Segment Start: THE INPUT

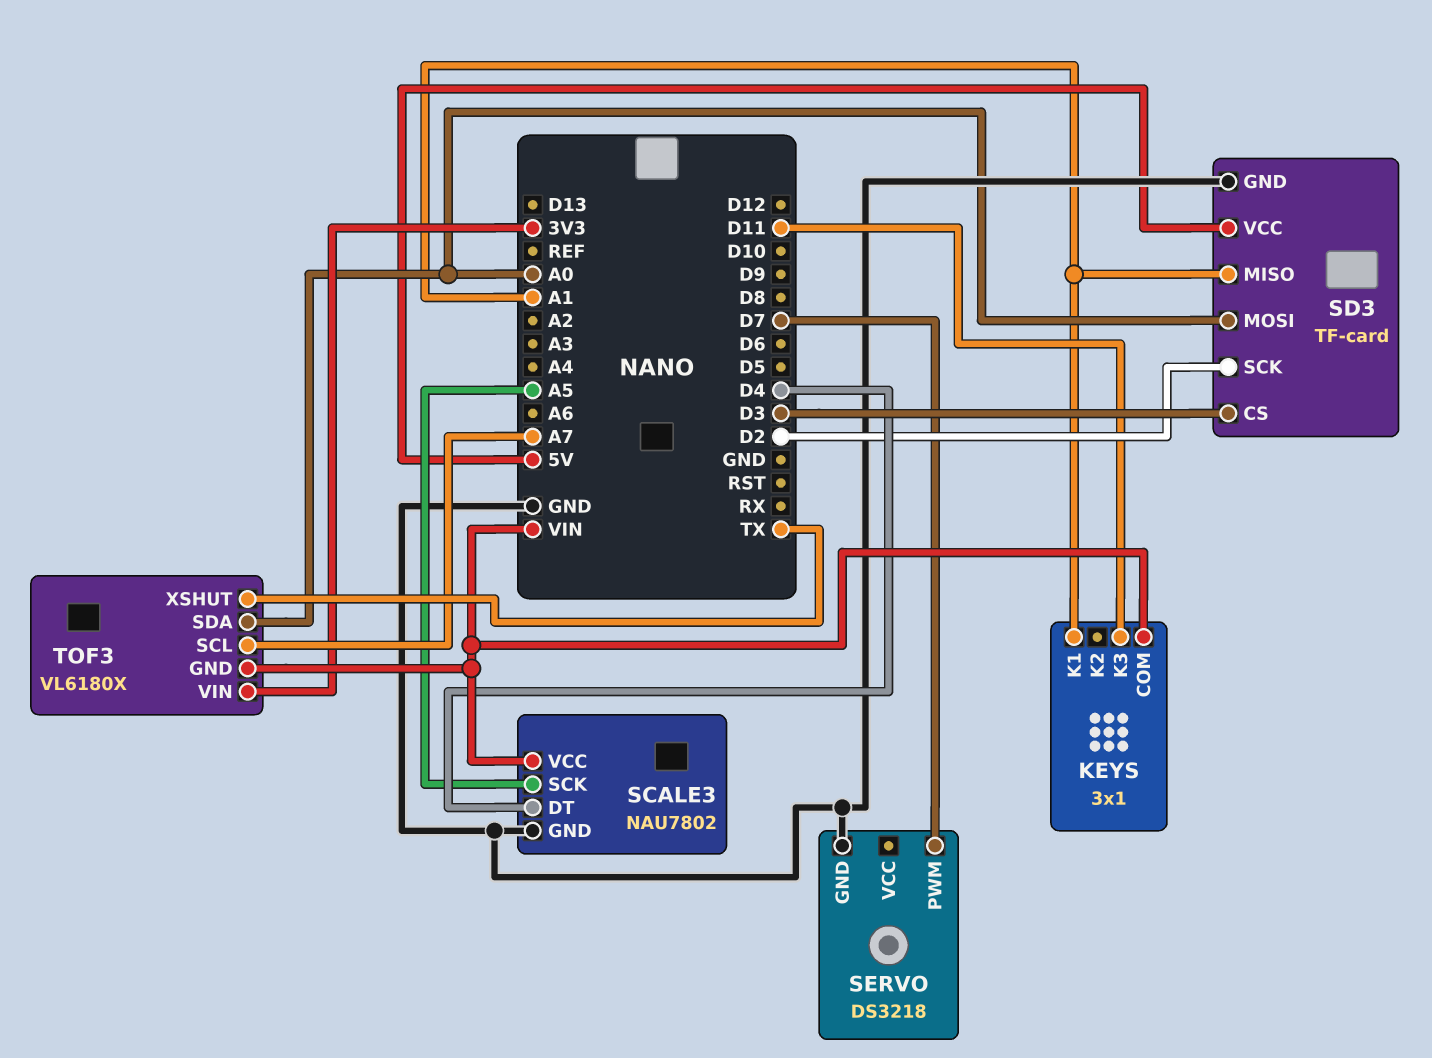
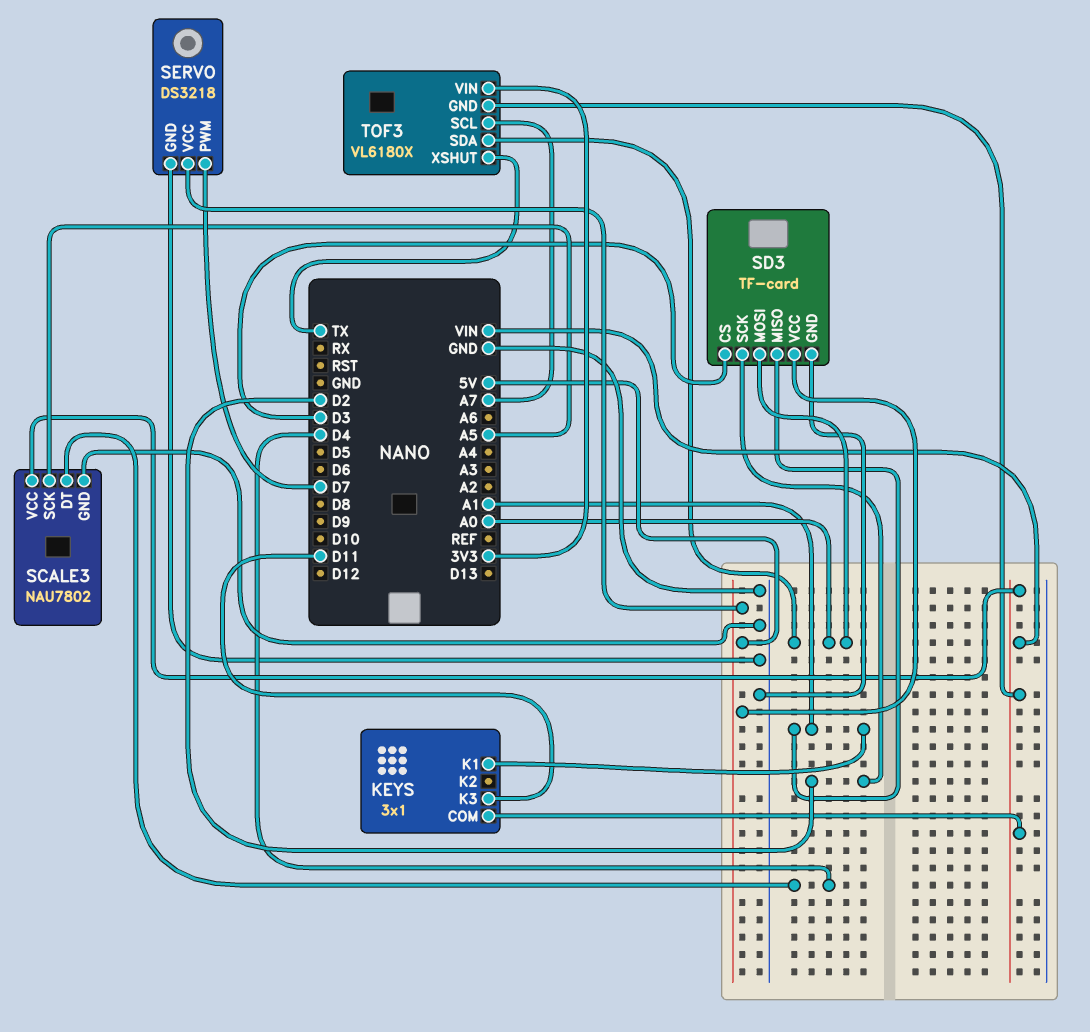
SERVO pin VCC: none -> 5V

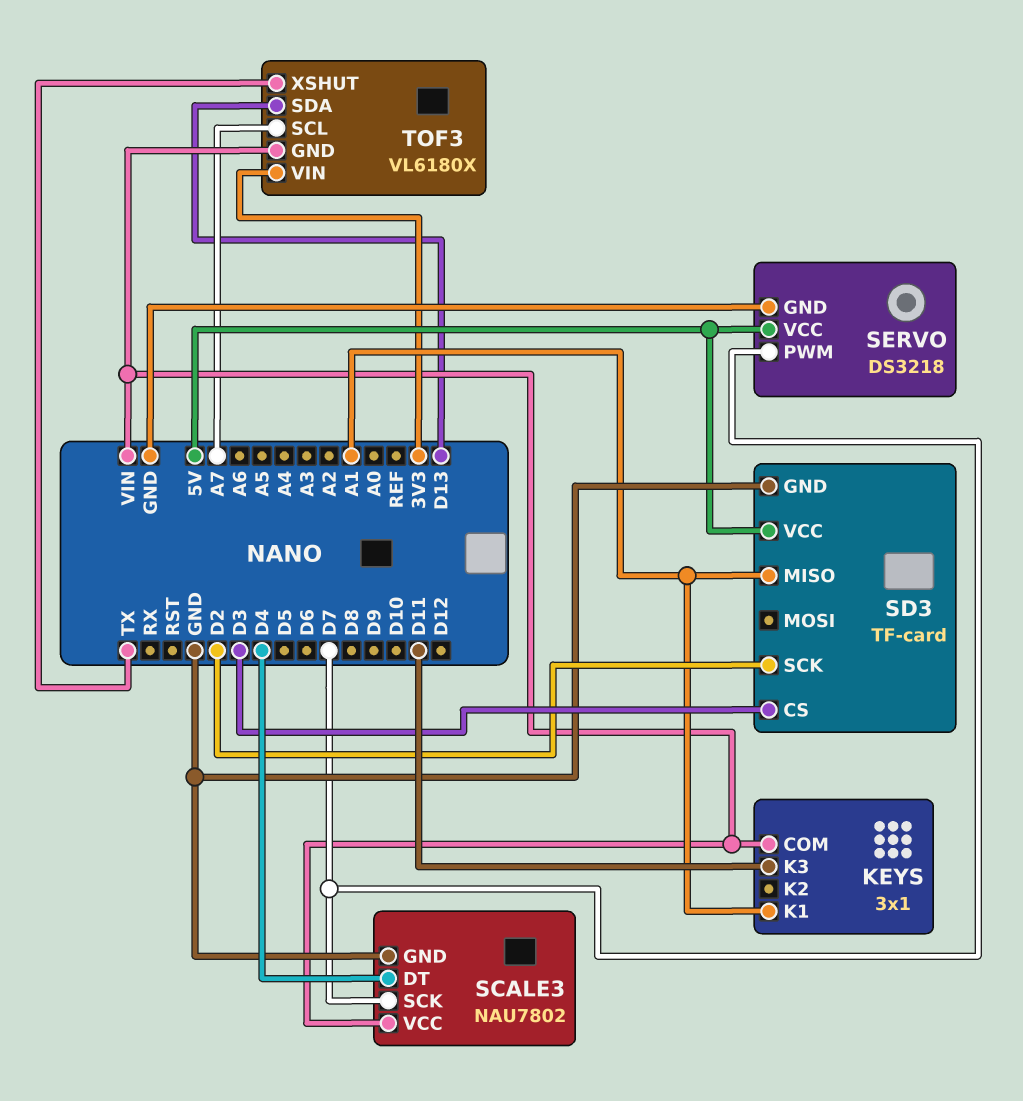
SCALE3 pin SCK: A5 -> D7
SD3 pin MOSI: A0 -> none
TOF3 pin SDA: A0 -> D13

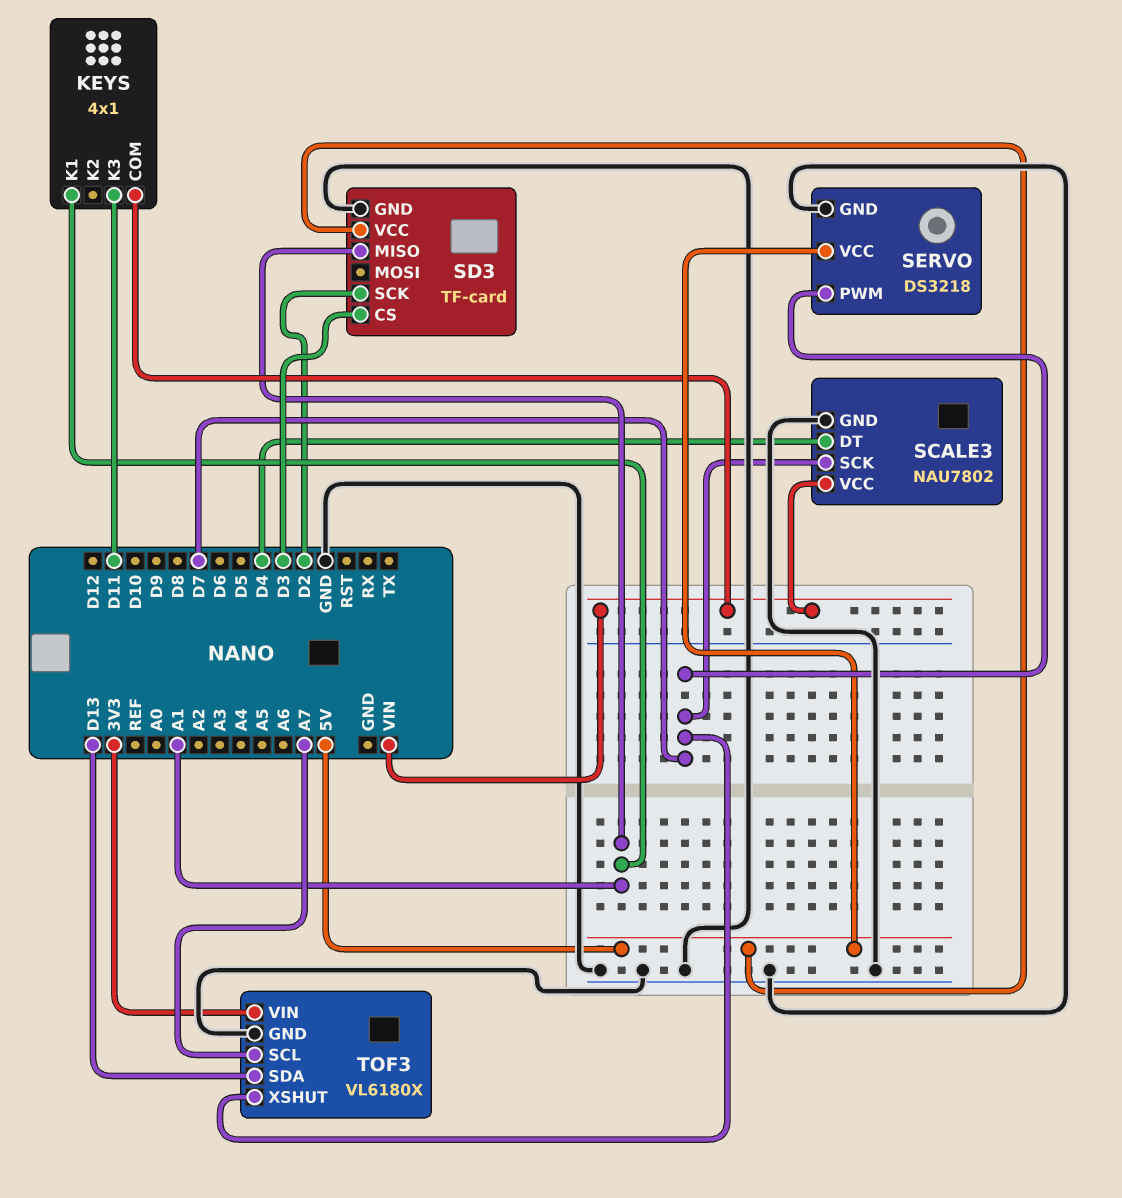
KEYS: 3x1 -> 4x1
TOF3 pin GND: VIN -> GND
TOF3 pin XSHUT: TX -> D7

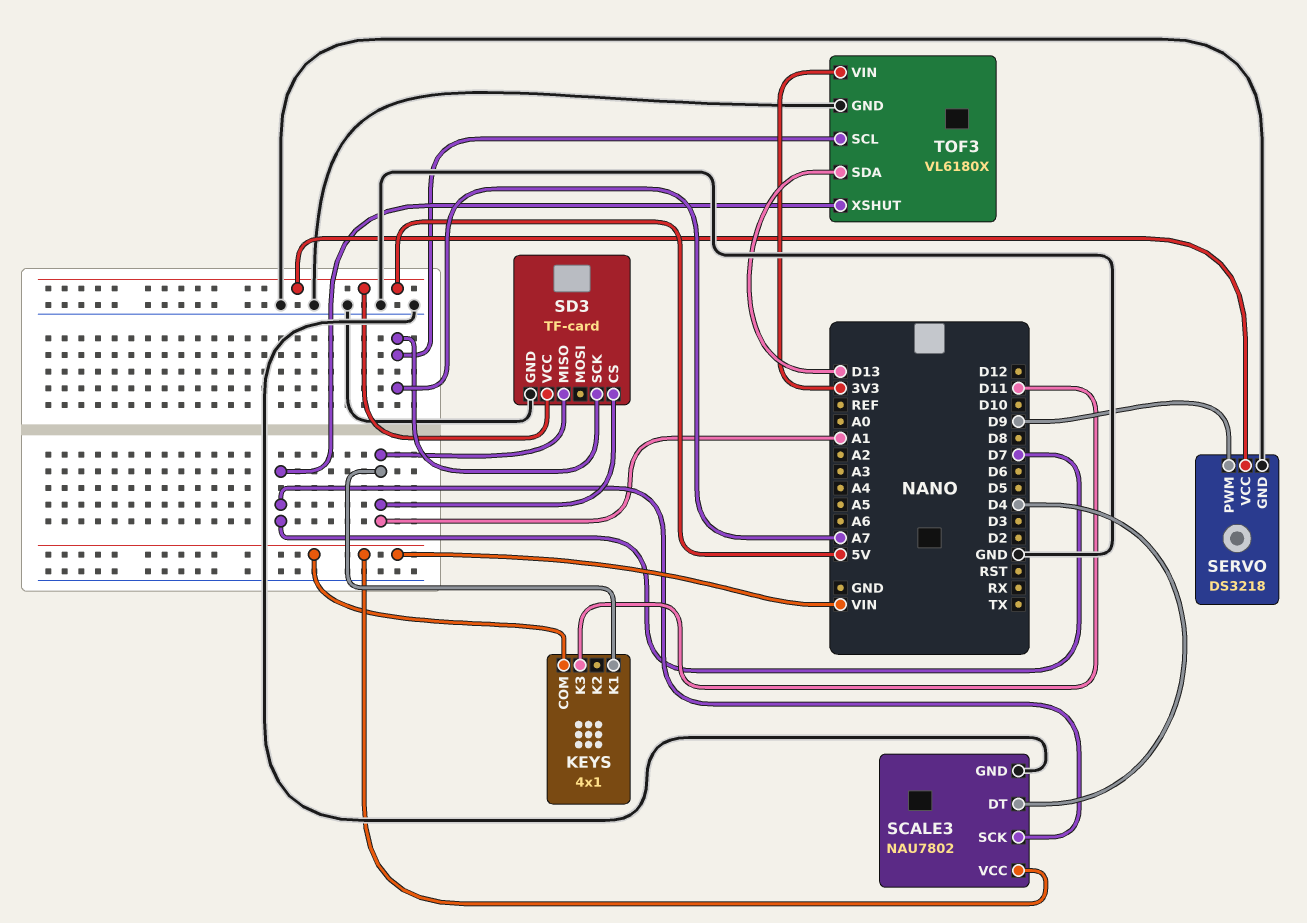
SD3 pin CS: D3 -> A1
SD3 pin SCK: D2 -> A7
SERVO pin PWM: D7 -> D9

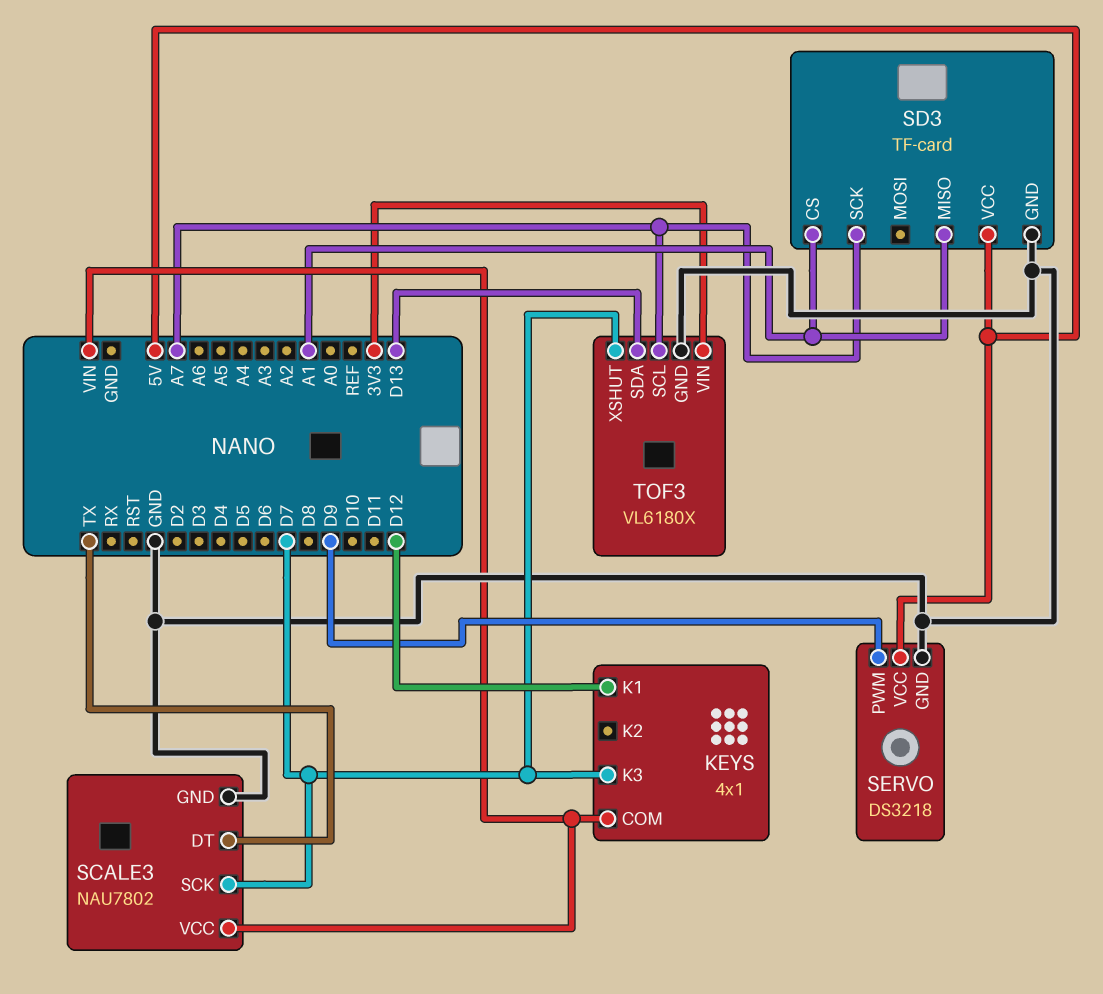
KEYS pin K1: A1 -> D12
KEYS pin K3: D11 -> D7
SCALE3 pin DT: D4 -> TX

Segment End: THE INPUT
Segment Start: THE INPUT

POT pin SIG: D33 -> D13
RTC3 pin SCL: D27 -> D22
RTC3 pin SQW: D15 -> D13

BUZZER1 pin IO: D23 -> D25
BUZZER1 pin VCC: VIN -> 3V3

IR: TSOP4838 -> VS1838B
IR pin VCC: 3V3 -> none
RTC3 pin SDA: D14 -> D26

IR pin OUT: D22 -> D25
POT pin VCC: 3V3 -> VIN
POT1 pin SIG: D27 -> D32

Segment End: THE INPUT

■ **AIM OF THE TASK**: Scan the records for the word "SERVO" and copy every line where it is found.

■ **EXERCISE RESPONSE**:
SERVO pin VCC: none -> 5V
SERVO pin PWM: D7 -> D9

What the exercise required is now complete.